[Your task] Reproduce the entries below exactly, but only from the line containing "recoloured | black" to the line containing "removed | emerald", inclusive.

[Given data]
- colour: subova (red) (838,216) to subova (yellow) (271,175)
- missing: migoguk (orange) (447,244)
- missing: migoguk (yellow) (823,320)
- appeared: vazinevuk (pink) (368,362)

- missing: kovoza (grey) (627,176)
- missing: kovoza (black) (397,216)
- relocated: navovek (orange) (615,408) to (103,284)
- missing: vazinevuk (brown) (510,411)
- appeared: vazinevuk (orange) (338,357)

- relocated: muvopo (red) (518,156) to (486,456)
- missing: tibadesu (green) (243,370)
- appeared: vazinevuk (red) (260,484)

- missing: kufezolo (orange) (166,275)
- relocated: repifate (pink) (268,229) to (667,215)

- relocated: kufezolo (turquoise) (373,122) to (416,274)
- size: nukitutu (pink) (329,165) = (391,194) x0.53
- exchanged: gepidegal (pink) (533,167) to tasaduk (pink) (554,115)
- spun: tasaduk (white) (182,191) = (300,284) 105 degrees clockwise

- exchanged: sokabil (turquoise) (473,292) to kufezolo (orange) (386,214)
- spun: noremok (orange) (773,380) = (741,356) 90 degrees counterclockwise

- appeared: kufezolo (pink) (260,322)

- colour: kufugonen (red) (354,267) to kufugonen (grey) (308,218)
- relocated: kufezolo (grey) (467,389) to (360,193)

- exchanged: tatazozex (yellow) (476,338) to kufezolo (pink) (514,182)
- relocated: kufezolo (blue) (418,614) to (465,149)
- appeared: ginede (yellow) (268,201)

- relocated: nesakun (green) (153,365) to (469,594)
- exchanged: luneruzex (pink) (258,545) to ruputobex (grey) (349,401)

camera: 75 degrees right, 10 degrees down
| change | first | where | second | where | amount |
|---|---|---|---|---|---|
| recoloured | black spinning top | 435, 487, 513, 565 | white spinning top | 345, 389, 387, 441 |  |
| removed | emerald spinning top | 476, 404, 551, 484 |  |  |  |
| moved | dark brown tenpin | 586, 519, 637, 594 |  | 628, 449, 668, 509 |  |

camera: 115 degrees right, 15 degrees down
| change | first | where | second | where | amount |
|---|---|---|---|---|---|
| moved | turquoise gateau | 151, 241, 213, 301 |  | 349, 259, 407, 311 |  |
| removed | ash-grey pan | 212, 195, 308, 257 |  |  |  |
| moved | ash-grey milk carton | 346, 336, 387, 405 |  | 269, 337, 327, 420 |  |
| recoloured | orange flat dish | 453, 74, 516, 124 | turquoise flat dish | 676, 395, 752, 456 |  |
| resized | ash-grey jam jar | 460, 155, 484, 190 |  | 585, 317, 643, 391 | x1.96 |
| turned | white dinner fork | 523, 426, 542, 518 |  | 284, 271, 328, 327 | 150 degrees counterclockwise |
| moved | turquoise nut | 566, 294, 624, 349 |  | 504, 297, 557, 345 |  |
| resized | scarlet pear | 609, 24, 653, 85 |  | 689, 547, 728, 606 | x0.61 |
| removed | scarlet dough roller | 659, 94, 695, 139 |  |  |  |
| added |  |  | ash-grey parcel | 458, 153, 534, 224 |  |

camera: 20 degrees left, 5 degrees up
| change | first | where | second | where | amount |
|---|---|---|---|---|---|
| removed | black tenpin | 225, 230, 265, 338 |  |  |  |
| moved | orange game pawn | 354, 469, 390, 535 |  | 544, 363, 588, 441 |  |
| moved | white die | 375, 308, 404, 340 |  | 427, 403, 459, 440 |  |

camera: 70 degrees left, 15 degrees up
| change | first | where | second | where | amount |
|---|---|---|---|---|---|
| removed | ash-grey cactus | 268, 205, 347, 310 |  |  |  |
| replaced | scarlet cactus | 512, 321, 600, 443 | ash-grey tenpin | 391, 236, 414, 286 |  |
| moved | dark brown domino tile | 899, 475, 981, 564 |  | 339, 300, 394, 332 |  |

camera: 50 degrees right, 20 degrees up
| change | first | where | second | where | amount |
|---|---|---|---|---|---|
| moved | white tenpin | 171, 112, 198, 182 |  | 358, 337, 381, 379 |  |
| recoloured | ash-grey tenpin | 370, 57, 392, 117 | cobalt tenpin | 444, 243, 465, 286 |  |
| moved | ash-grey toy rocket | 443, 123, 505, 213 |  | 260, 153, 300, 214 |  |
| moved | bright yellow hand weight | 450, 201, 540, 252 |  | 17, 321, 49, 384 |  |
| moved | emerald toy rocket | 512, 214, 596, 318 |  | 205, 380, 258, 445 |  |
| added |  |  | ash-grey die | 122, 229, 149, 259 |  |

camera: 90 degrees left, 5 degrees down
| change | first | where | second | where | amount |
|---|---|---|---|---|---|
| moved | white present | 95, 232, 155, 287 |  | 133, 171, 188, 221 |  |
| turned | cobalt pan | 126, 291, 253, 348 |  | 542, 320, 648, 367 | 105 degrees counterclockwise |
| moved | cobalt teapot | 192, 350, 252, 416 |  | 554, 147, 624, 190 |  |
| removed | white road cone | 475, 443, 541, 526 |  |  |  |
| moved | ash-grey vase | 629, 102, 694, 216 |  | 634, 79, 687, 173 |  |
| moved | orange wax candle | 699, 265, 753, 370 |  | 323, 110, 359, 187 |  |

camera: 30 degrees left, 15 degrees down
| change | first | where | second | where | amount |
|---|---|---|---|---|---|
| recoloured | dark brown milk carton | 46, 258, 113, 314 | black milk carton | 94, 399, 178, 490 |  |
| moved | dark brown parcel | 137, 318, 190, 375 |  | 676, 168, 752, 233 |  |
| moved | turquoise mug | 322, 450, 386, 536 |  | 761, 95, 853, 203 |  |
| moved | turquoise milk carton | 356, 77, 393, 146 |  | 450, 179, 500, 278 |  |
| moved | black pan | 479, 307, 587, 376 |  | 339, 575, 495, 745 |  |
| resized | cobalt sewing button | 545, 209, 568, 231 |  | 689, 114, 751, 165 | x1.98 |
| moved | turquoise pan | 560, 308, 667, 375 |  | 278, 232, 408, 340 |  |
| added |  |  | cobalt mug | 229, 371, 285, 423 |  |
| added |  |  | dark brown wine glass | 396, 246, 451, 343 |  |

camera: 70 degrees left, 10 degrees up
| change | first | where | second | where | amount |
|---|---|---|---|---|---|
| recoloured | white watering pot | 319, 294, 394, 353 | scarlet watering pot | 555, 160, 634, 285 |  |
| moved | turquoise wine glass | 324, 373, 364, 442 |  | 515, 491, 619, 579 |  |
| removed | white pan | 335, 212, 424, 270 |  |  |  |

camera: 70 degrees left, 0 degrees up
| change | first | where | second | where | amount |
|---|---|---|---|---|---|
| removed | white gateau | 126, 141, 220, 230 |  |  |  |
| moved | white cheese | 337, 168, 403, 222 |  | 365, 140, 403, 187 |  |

[Task result]
| recoloured | black spinning top | 435, 487, 513, 565 | white spinning top | 345, 389, 387, 441 |  |
| removed | emerald spinning top | 476, 404, 551, 484 |  |  |  |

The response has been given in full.